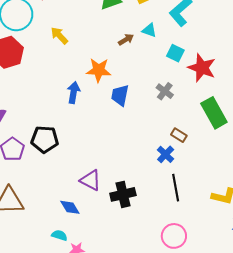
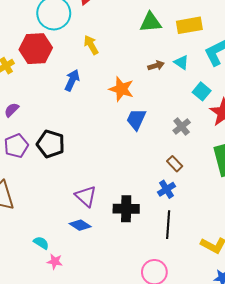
blue arrow: (74, 92) -> (72, 80), moved
brown rectangle: (179, 135) -> (175, 164), moved
black cross: (123, 194) -> (126, 209), moved
blue diamond: (70, 207) -> (80, 225), moved, turned -40

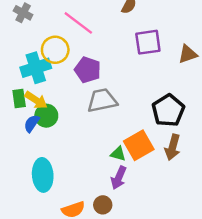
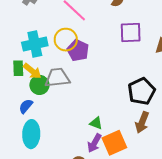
yellow circle: (55, 50) -> (66, 40), moved
gray trapezoid: (102, 101) -> (57, 78), moved
blue semicircle: (32, 123) -> (26, 106), moved
orange square: (139, 145) -> (114, 143), moved

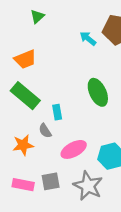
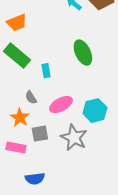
gray semicircle: (45, 131) -> (31, 98), moved
orange star: (23, 145) -> (20, 118), moved, turned -30
pink rectangle: (23, 185) -> (16, 148), moved

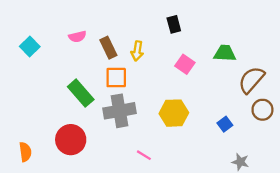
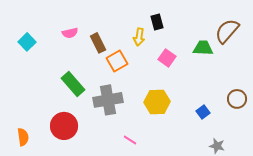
yellow arrow: (137, 51) -> (139, 37), moved
orange square: (116, 78) -> (117, 61), moved, turned -30
brown semicircle: (251, 80) -> (227, 31), moved

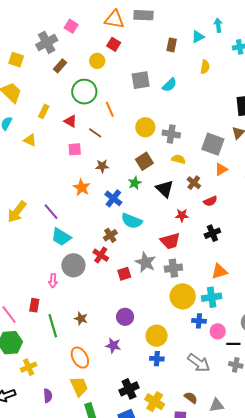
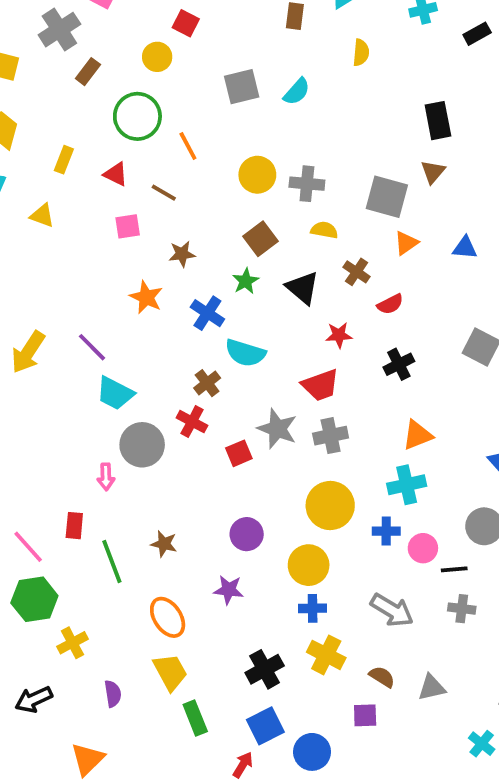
yellow circle: (183, 296) -> (330, 505), moved
yellow cross: (155, 402) -> (326, 655), moved

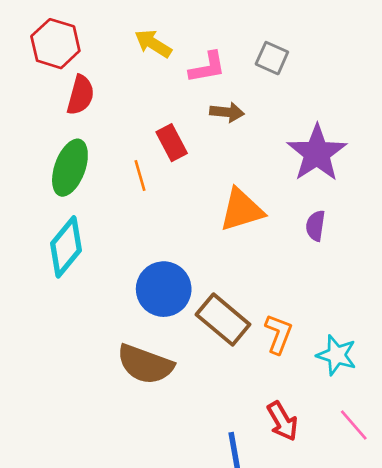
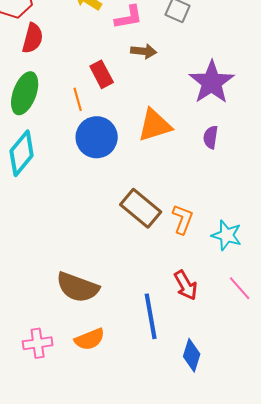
blue circle: (164, 289) -> (97, 137), moved
brown semicircle: (145, 364) -> (78, 287), moved

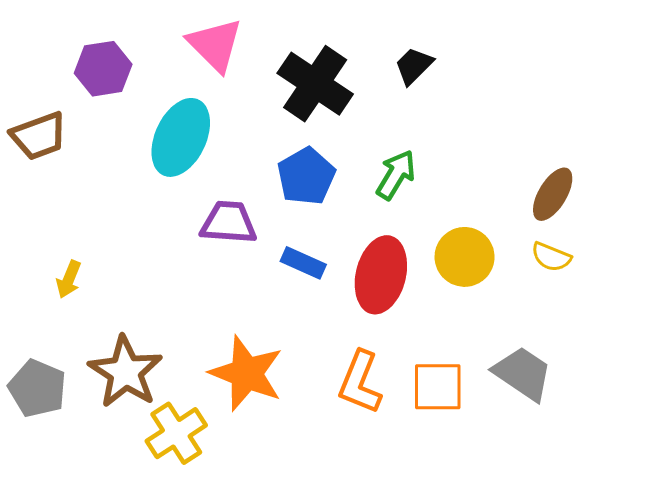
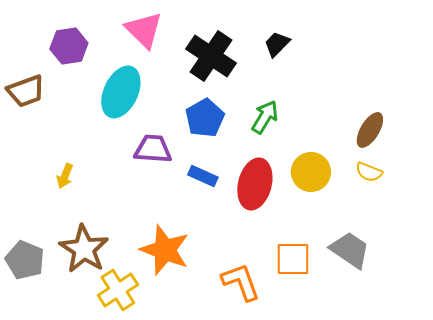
yellow arrow: (69, 279) -> (65, 176), moved
orange L-shape: (360, 382) -> (241, 282), moved, turned 138

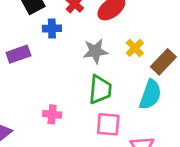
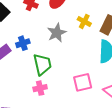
blue cross: (52, 28) -> (23, 43), moved
green trapezoid: (100, 90) -> (42, 64), moved

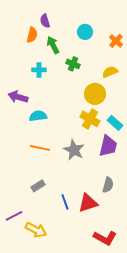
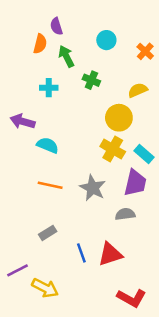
cyan semicircle: (38, 116) -> (48, 145), turned 30
gray semicircle: (108, 185) -> (125, 214), moved, turned -112

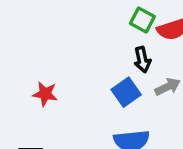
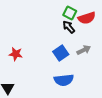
black arrow: (142, 60) -> (69, 27), moved, turned 152

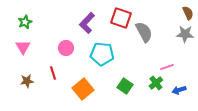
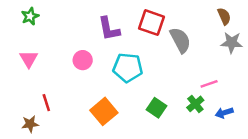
brown semicircle: (188, 13) -> (224, 16), moved
green star: (25, 22) -> (30, 16), moved
purple L-shape: (87, 23) -> (109, 29), turned -55
red line: (53, 73) -> (46, 103), moved
brown star: (27, 81) -> (30, 124), moved

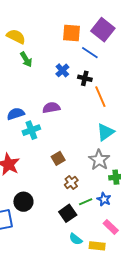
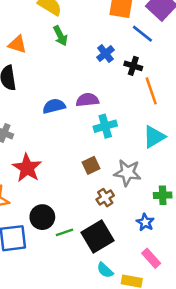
blue semicircle: (16, 114) -> (54, 106), moved
cyan cross: (31, 130) -> (105, 126), moved
gray star: (99, 160) -> (127, 173), moved, turned -30
green line: (86, 202) -> (64, 232), moved
black square: (68, 213) -> (98, 237), size x1.4

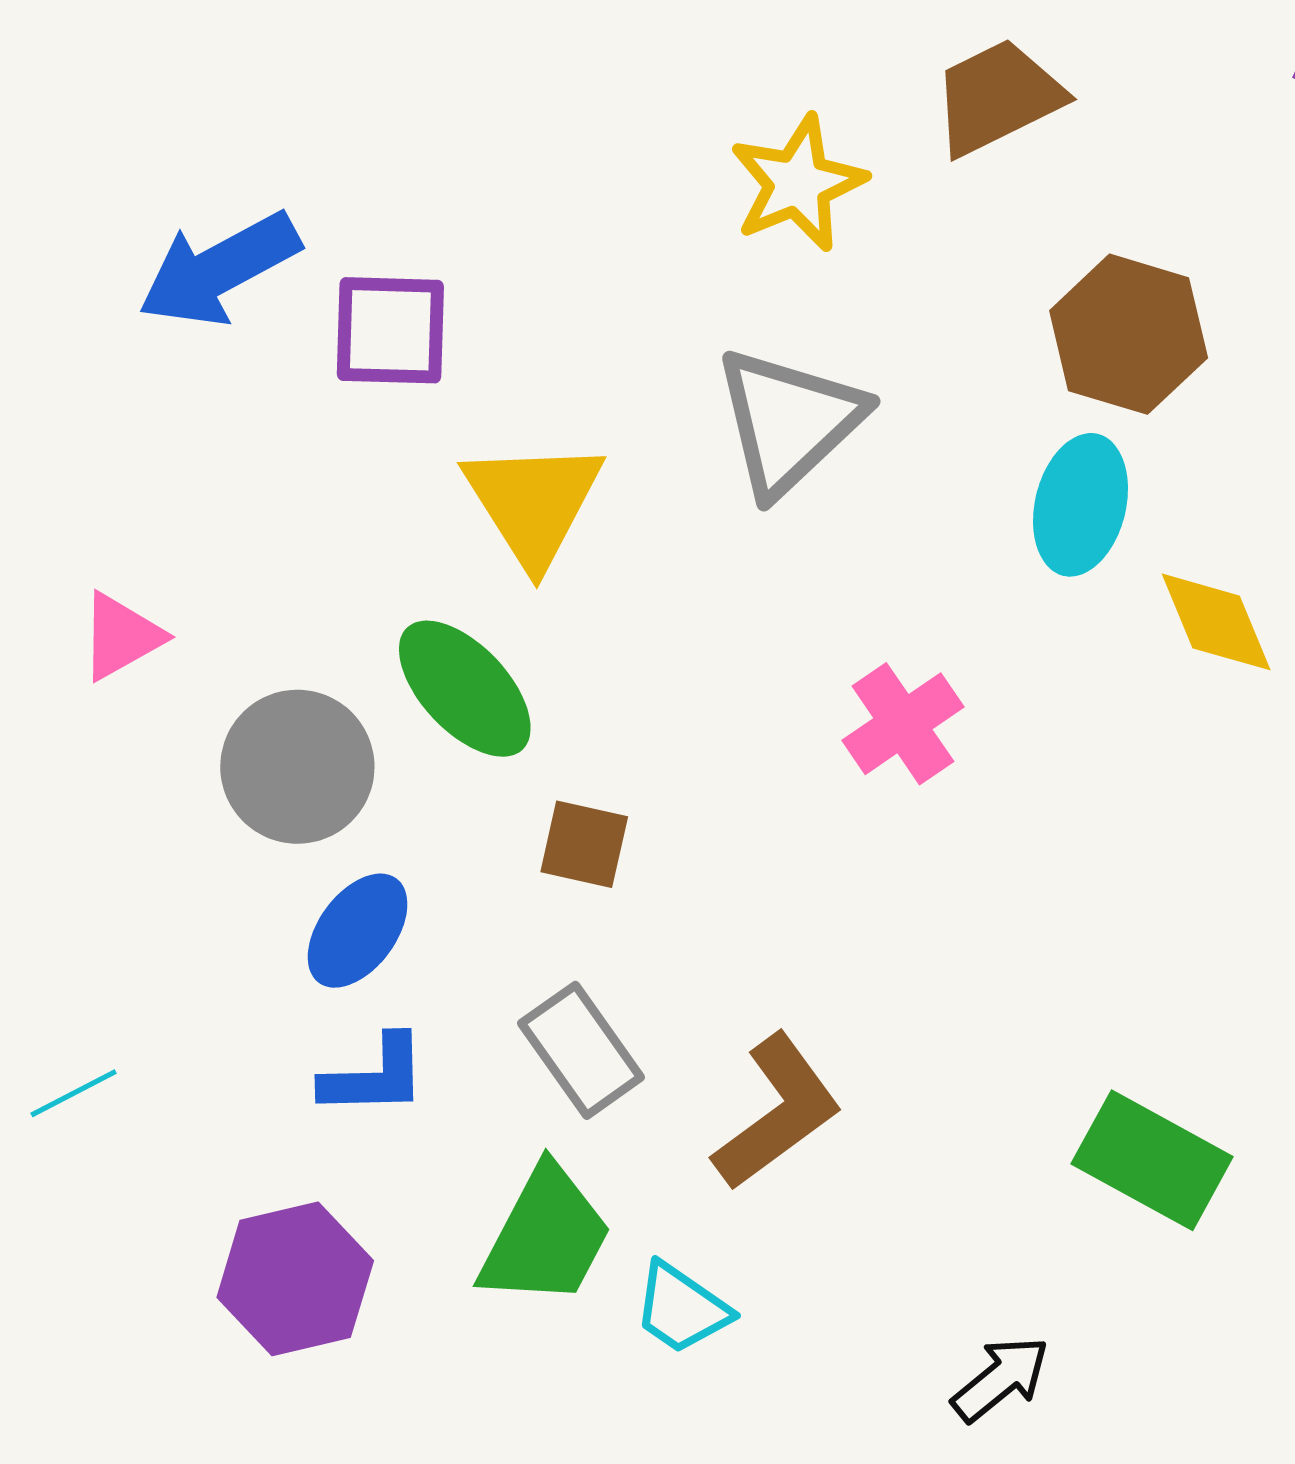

########

No pictures go in the copy. Retype exactly the lines from the one with "purple L-shape: (87, 23)" through the last line of the entries above, both included, and nothing more.

_Written response:_
purple L-shape: (87, 23) -> (109, 29), turned -55
red line: (53, 73) -> (46, 103), moved
brown star: (27, 81) -> (30, 124), moved

blue semicircle: (16, 114) -> (54, 106), moved
cyan cross: (31, 130) -> (105, 126), moved
gray star: (99, 160) -> (127, 173), moved, turned -30
green line: (86, 202) -> (64, 232), moved
black square: (68, 213) -> (98, 237), size x1.4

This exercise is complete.